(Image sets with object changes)
——————
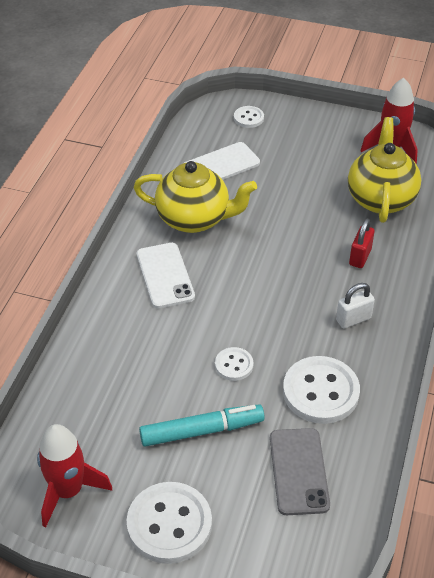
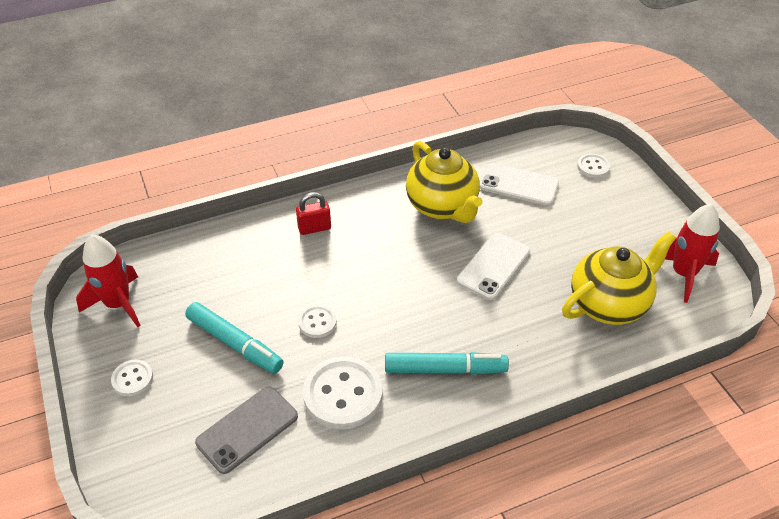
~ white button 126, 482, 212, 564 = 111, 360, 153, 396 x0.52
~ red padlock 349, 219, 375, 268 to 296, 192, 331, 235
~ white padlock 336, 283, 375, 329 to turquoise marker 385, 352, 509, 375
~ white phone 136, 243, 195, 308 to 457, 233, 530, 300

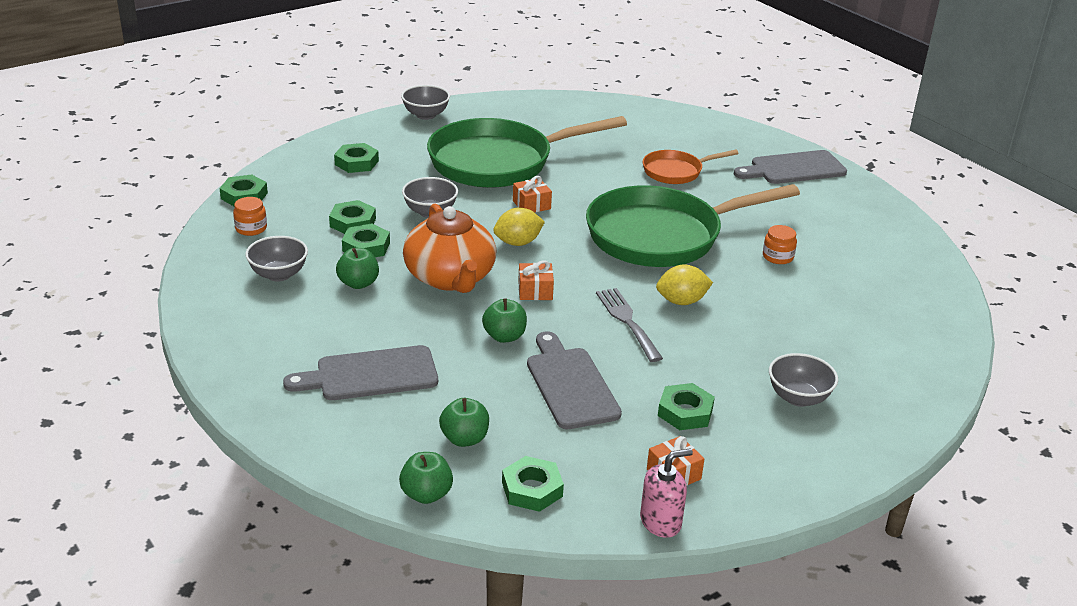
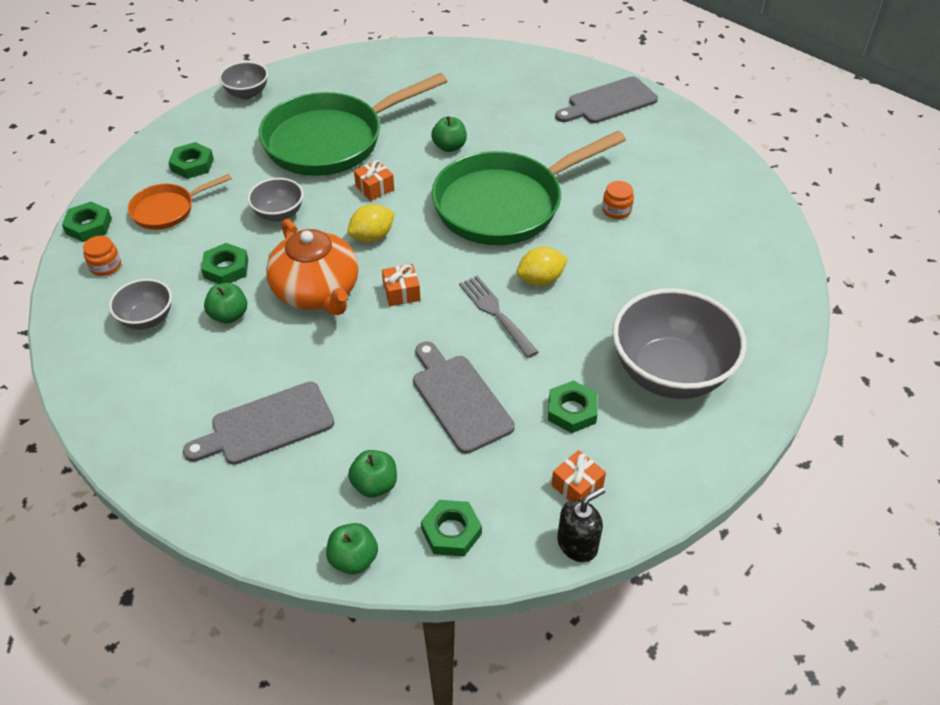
~ orange pan 643, 150, 739, 184 to 128, 174, 232, 230
~ green apple 482, 298, 527, 343 to 431, 116, 467, 152
~ pink soap dispenser 640, 448, 693, 538 to black soap dispenser 557, 487, 605, 562
~ grey bowl 769, 353, 838, 407 = 612, 288, 746, 399 x2.01
- green nut 329, 200, 376, 234

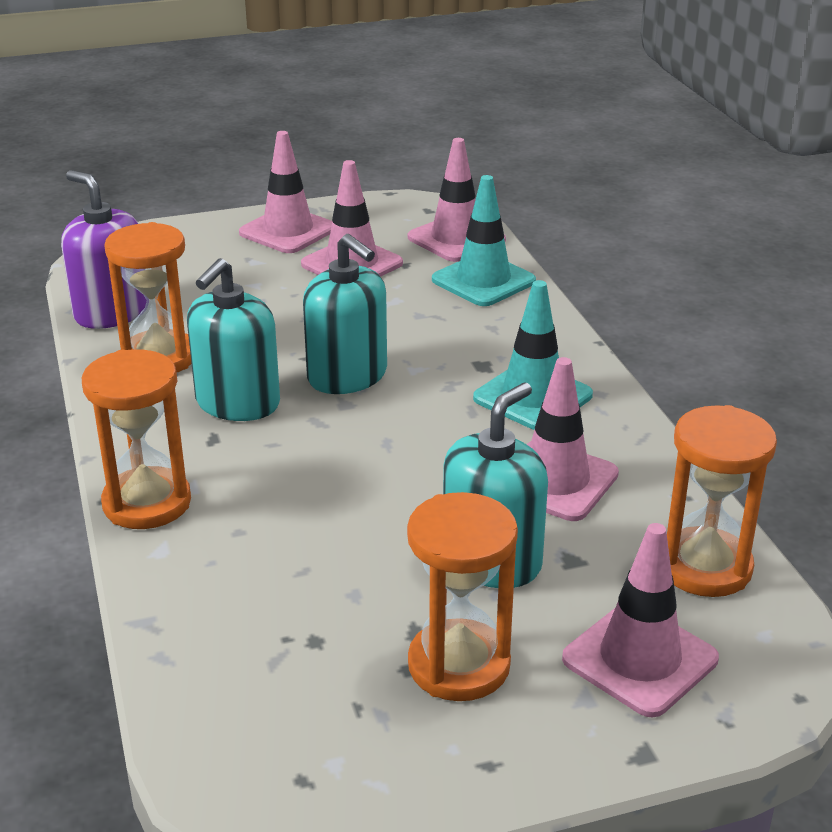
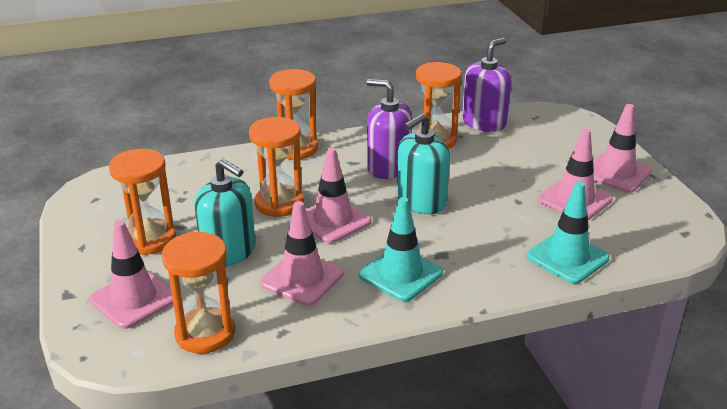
+ orange hourglass 249, 117, 304, 217
~ pink traffic cone 408, 138, 506, 262 to 305, 147, 371, 243
~ turquoise soap dispenser 187, 258, 280, 421 to purple soap dispenser 367, 79, 412, 179

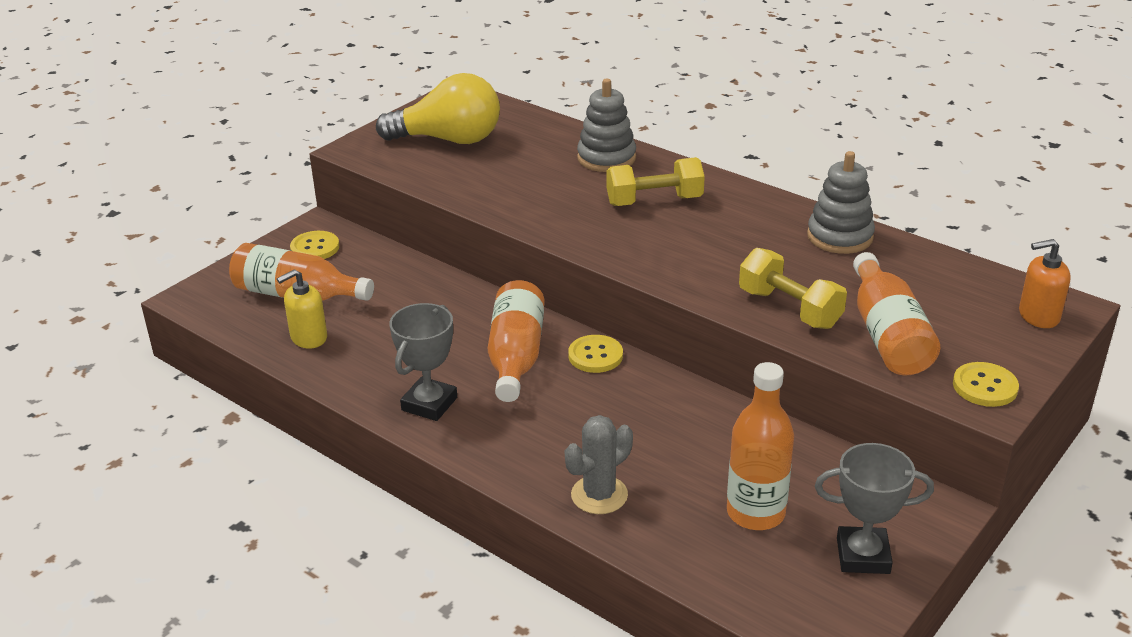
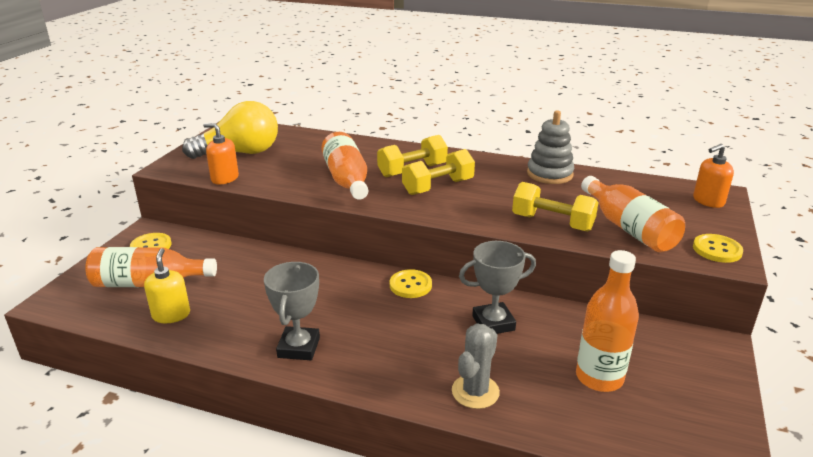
~ yellow soap dispenser 277, 269, 327, 349 = 144, 248, 190, 323 135 degrees clockwise
+ orange soap dispenser 203, 123, 239, 184
~ orange bottle 488, 280, 545, 402 to 321, 132, 368, 200
+ yellow dumbbell 402, 149, 475, 195
~ grey trophy 815, 443, 934, 574 to 459, 241, 536, 334
- grey stacking toy 577, 79, 636, 172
——————
__About this task__
The answer must be the part of the records that opens with the line containing "79, 412, 179" and closes with the line containing "149, 475, 195", reproduced exactly, with no pictures.

__The completed task__
~ turquoise soap dispenser 187, 258, 280, 421 to purple soap dispenser 367, 79, 412, 179

~ yellow soap dispenser 277, 269, 327, 349 = 144, 248, 190, 323 135 degrees clockwise
+ orange soap dispenser 203, 123, 239, 184
~ orange bottle 488, 280, 545, 402 to 321, 132, 368, 200
+ yellow dumbbell 402, 149, 475, 195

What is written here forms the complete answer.